● Work to complete: In the records below, which lines include "right"? Copy them.

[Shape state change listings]
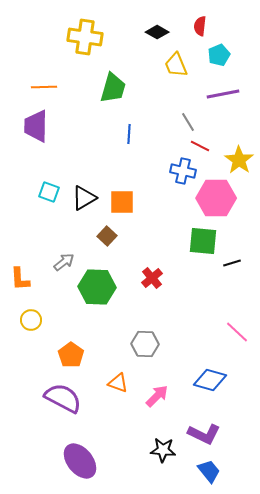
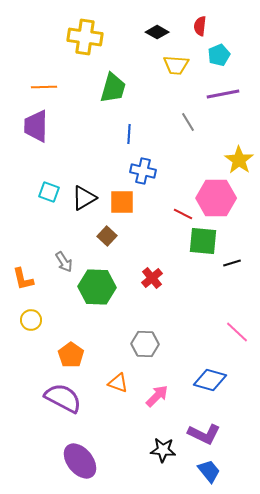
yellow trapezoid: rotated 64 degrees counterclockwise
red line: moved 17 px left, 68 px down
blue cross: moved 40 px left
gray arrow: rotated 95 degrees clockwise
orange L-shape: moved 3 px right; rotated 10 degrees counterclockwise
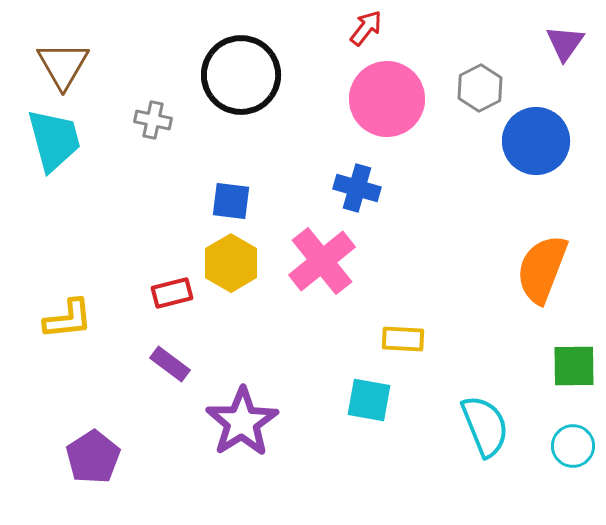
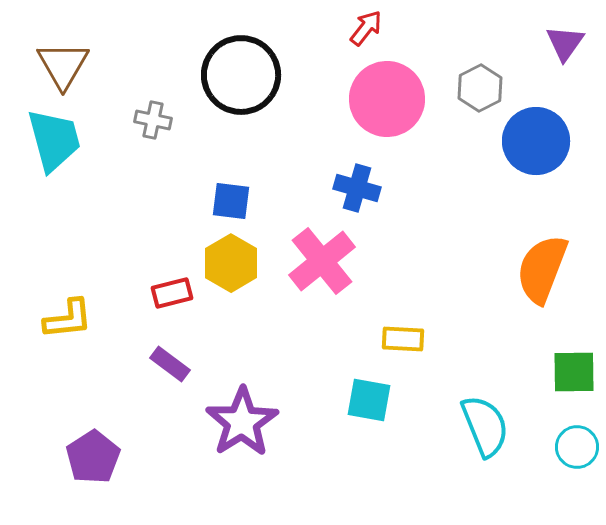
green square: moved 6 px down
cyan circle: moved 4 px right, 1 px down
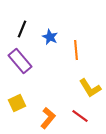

● Exercise solution:
orange L-shape: moved 3 px right; rotated 10 degrees counterclockwise
cyan circle: moved 4 px right, 1 px down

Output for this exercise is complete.